Exercise brief:
Look through the material below for "JACK". Copy every line that contains it.

Information shown:
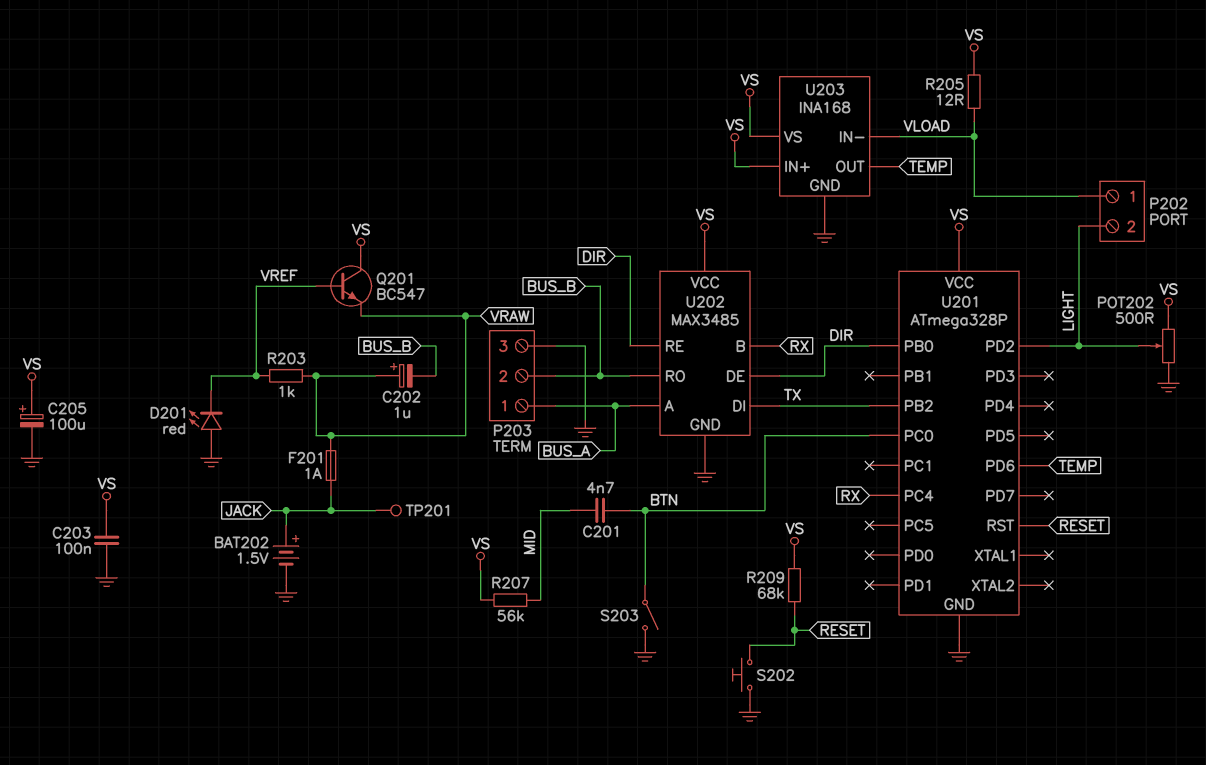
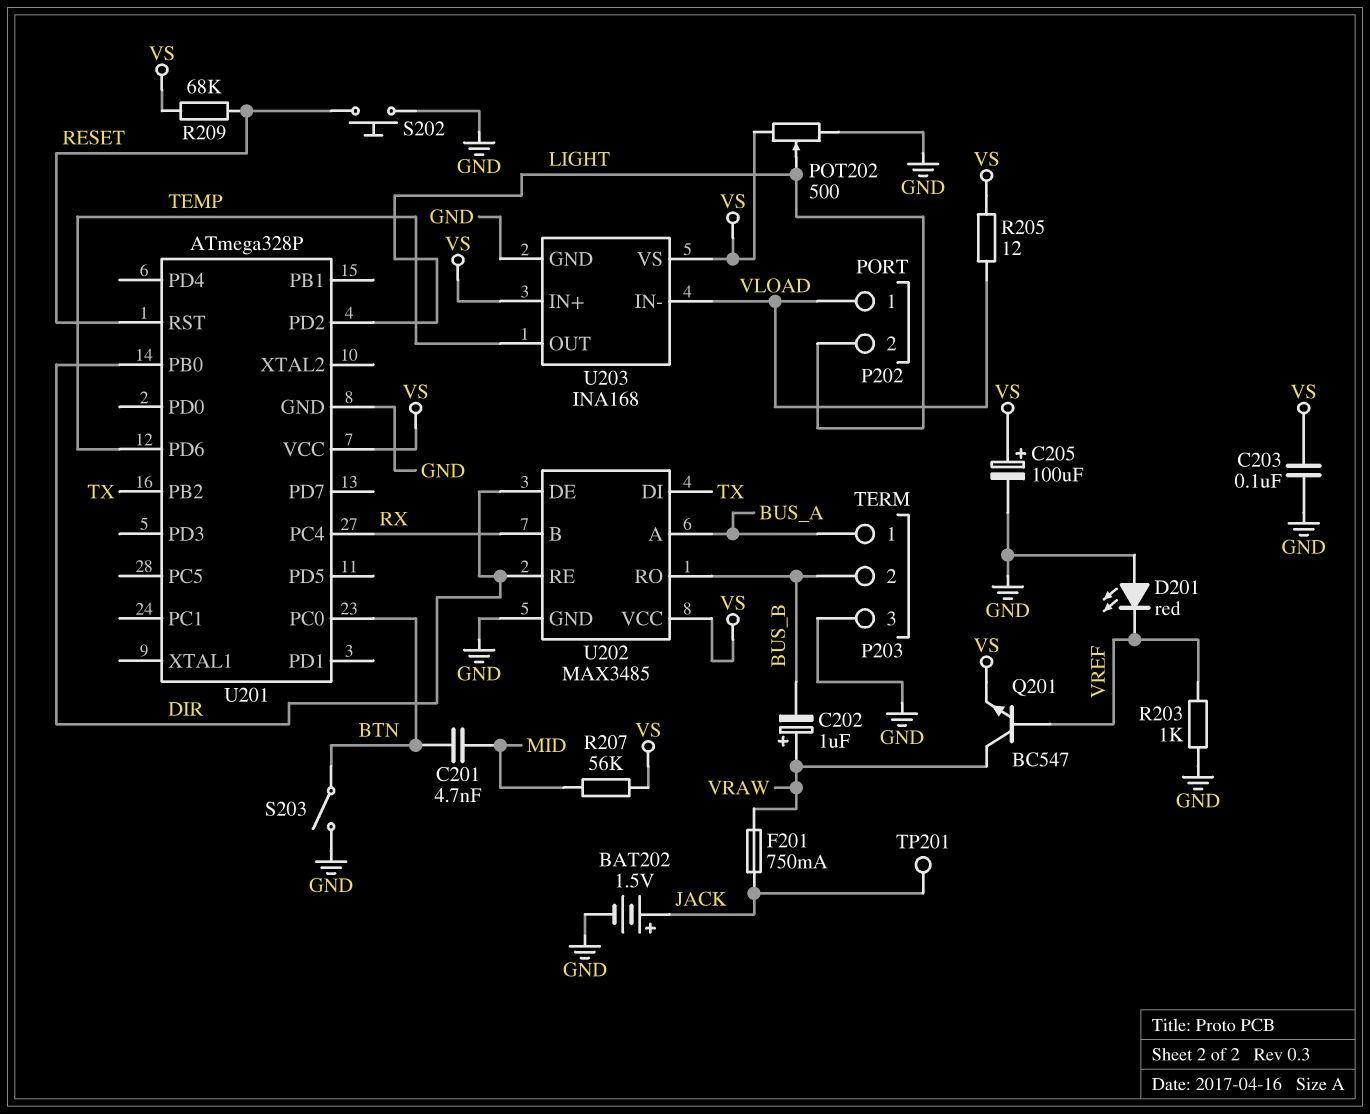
F201: 1A (JACK, VRAW) -> 750mA (JACK, VRAW)
Q201: NPN BC547 (B VREF, C VS, E VRAW) -> NPN BC547 (B VREF, C VRAW, E VS)
R203: 1k (VRAW, VREF) -> 1k (GND, VREF)

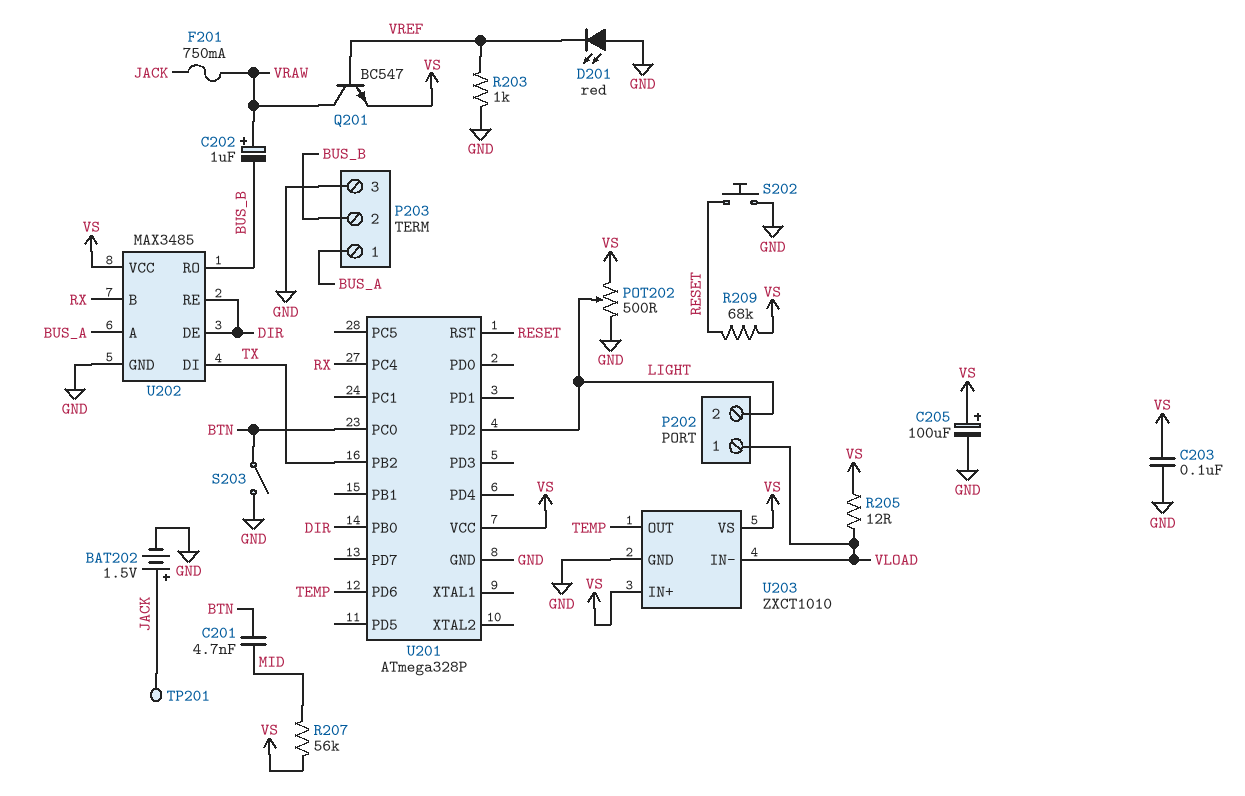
U203: INA168 -> ZXCT1010

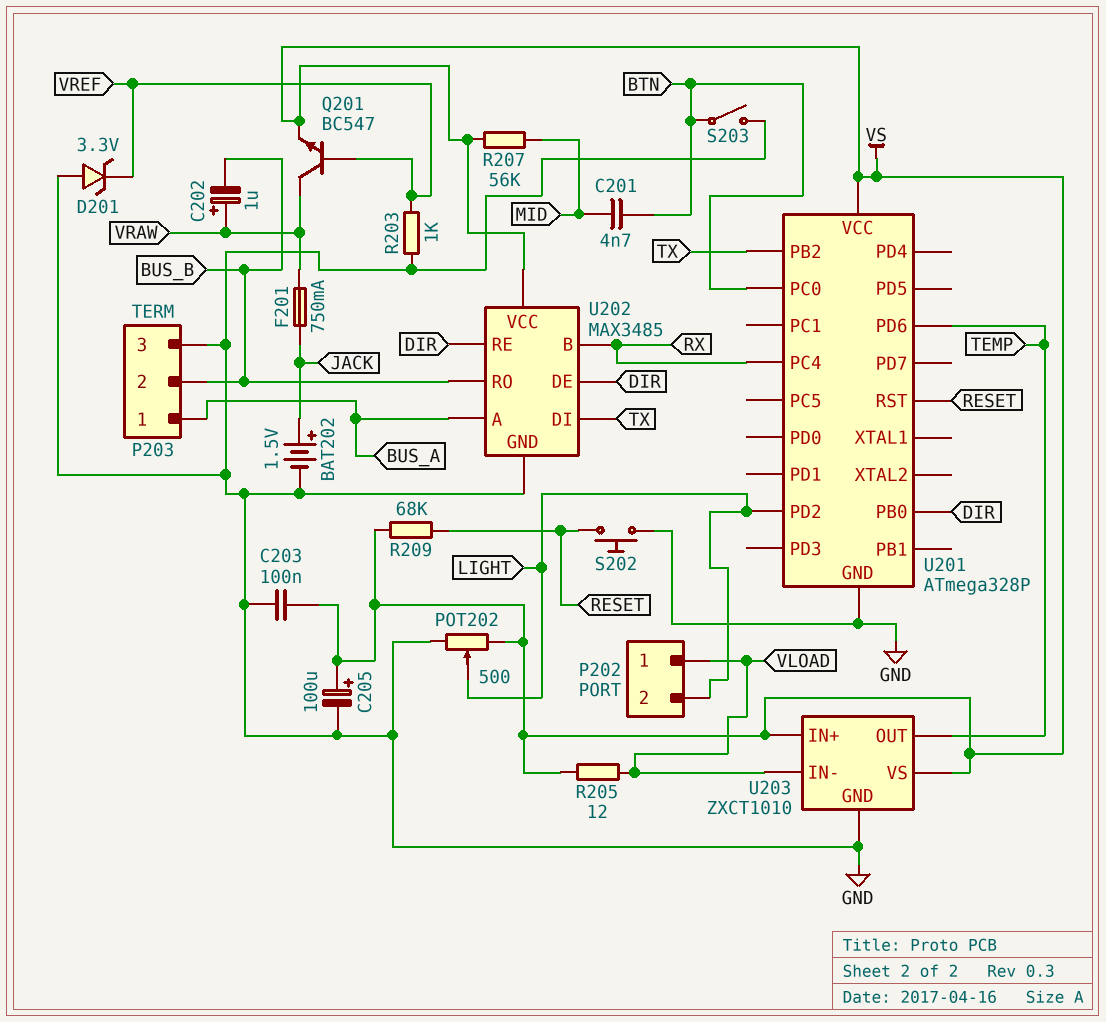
D201: LED red (A GND, K VREF) -> zener 3.3V (A GND, K VREF)
TP201: test point (JACK) -> none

Answer for the task:
F201: 1A (JACK, VRAW) -> 750mA (JACK, VRAW)
TP201: test point (JACK) -> none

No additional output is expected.